## About this exercise
Everything from the line containing "(508, 346) = (396, 383): none -> green mug" through the last line of the records below should be printed exactly, please, and nothing else.
* * * * *
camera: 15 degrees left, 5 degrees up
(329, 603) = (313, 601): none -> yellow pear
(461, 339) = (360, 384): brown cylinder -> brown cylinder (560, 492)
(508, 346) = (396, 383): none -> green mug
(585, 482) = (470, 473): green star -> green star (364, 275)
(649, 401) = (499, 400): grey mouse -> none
* * * * *
## Exercise result
(508, 346) = (396, 383): none -> green mug
(585, 482) = (470, 473): green star -> green star (364, 275)
(649, 401) = (499, 400): grey mouse -> none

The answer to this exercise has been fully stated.